Transcribe all records below exactly, without images.

[Coordinate mapping data]
-----

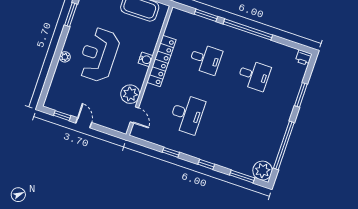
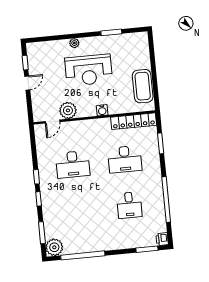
window: (248, 29) -> (166, 199), moved
reception desk: (99, 55) -> (89, 70), turned 180
desk: (206, 59) -> (125, 159), width x1.37
locker: (161, 61) -> (134, 121), moved
window: (301, 95) -> (147, 249), moved
window: (171, 152) -> (36, 177), moved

-----

__Result__.
window: (248, 29) -> (166, 199), moved
reception desk: (99, 55) -> (89, 70), turned 180
desk: (206, 59) -> (125, 159), width x1.37
locker: (161, 61) -> (134, 121), moved
window: (301, 95) -> (147, 249), moved
window: (171, 152) -> (36, 177), moved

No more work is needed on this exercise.